[Stored dataset items]
■ ■ ■
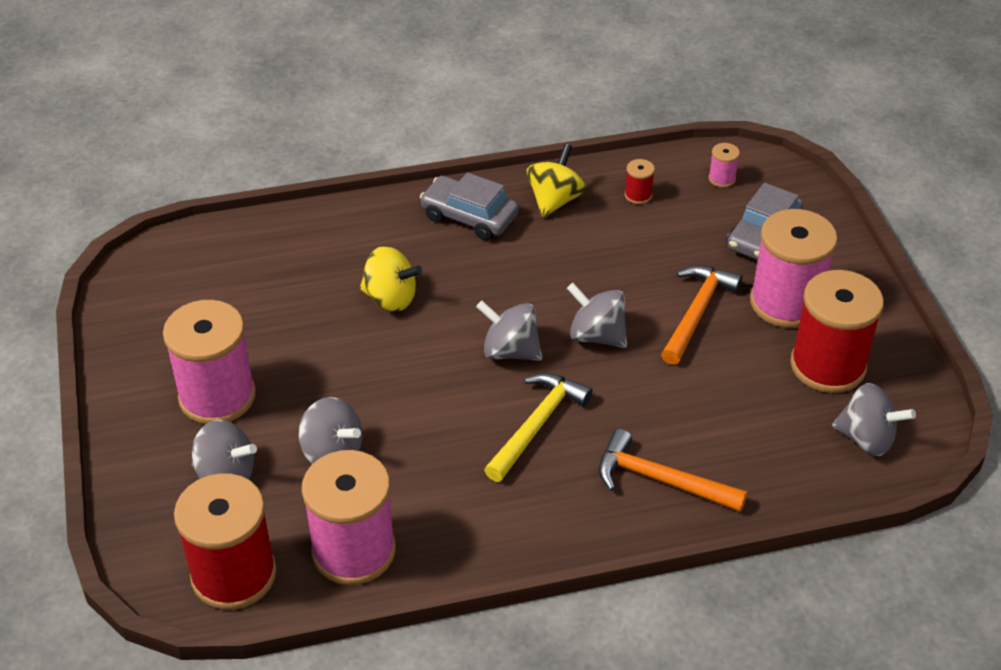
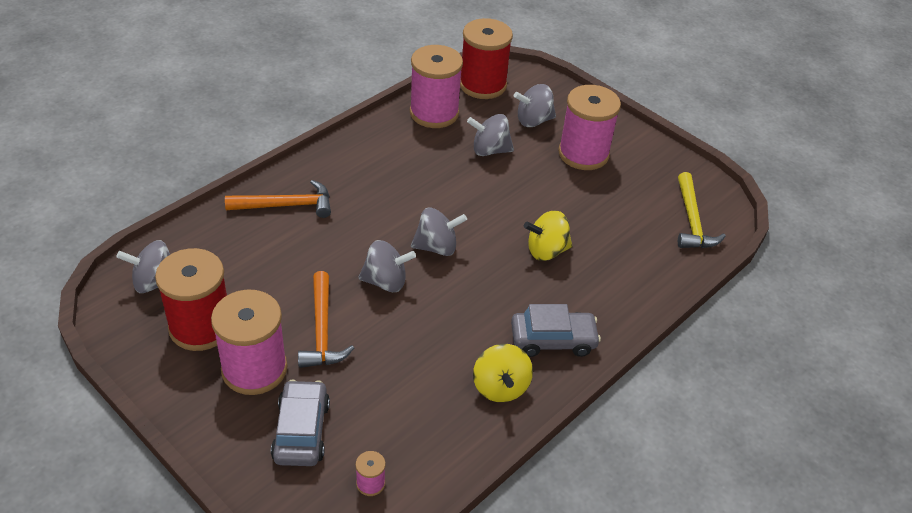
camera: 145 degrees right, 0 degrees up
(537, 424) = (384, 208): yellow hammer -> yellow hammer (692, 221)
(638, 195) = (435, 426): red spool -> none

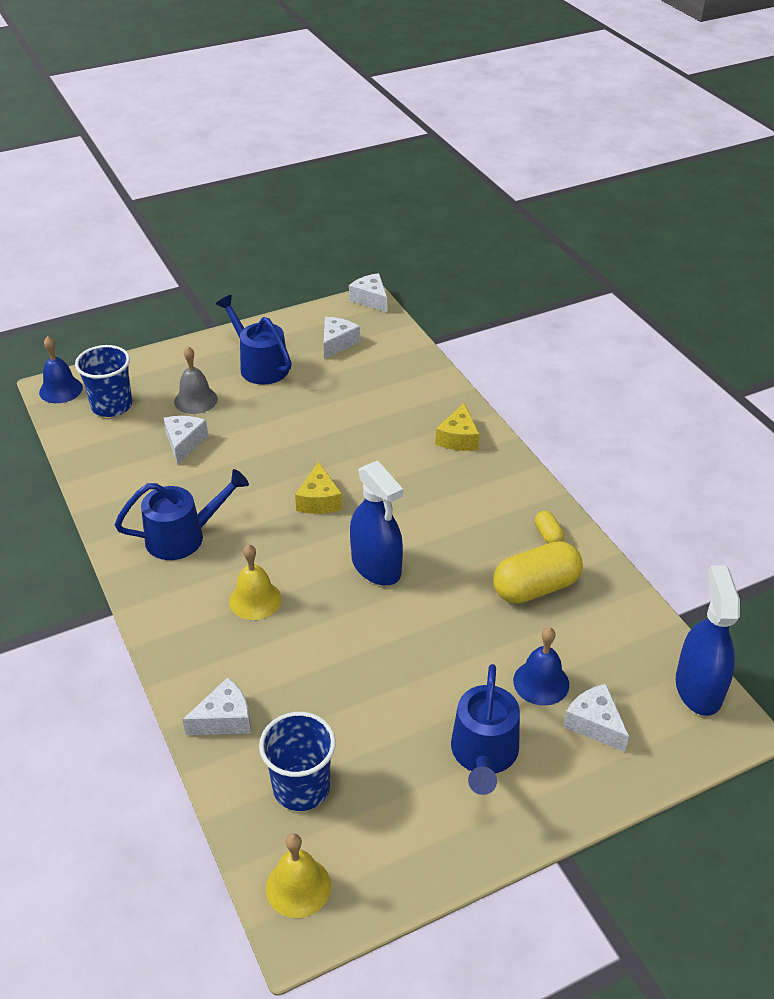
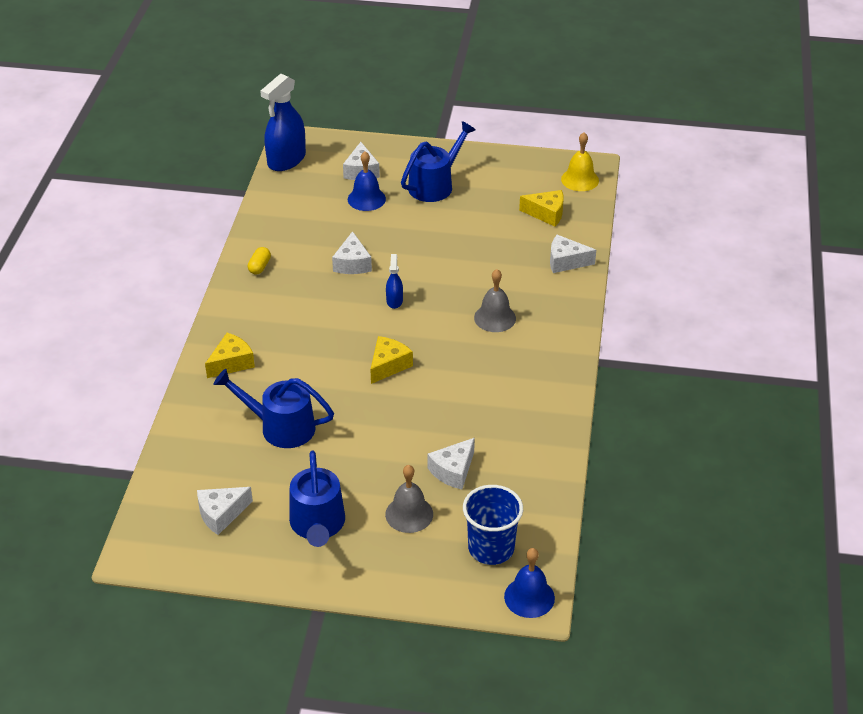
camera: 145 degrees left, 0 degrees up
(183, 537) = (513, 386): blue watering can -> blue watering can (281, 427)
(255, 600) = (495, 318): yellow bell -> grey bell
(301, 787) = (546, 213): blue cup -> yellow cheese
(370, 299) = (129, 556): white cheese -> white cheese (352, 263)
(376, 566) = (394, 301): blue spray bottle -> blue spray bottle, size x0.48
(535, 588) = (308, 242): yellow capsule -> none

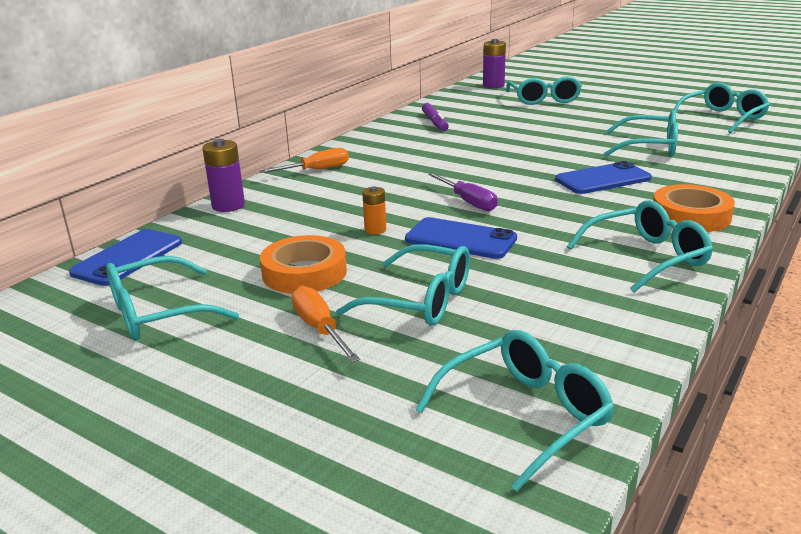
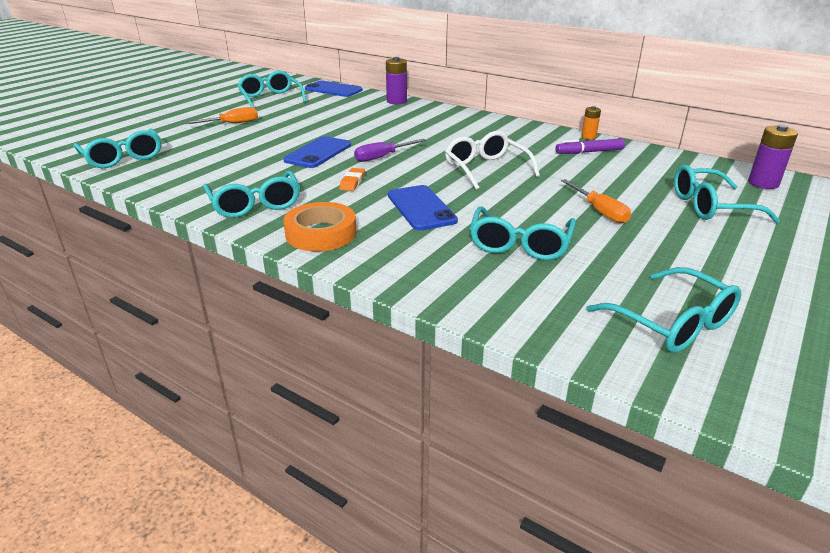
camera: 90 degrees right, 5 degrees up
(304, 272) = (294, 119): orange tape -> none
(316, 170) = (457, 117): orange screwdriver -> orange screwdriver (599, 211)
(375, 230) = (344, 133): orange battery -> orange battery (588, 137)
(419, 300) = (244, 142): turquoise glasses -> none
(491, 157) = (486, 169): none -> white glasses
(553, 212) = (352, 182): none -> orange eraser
■ ■ ■
Write out all the entries word for word, but drop the pictures.

#### Solution to this exercise:
camera: 145 degrees right, 0 degrees up
(537, 424) = (384, 208): yellow hammer -> yellow hammer (692, 221)
(638, 195) = (435, 426): red spool -> none

camera: 145 degrees left, 0 degrees up
(183, 537) = (513, 386): blue watering can -> blue watering can (281, 427)
(255, 600) = (495, 318): yellow bell -> grey bell
(301, 787) = (546, 213): blue cup -> yellow cheese
(370, 299) = (129, 556): white cheese -> white cheese (352, 263)
(376, 566) = (394, 301): blue spray bottle -> blue spray bottle, size x0.48
(535, 588) = (308, 242): yellow capsule -> none

camera: 90 degrees right, 5 degrees up
(304, 272) = (294, 119): orange tape -> none
(316, 170) = (457, 117): orange screwdriver -> orange screwdriver (599, 211)
(375, 230) = (344, 133): orange battery -> orange battery (588, 137)
(419, 300) = (244, 142): turquoise glasses -> none
(491, 157) = (486, 169): none -> white glasses
(553, 212) = (352, 182): none -> orange eraser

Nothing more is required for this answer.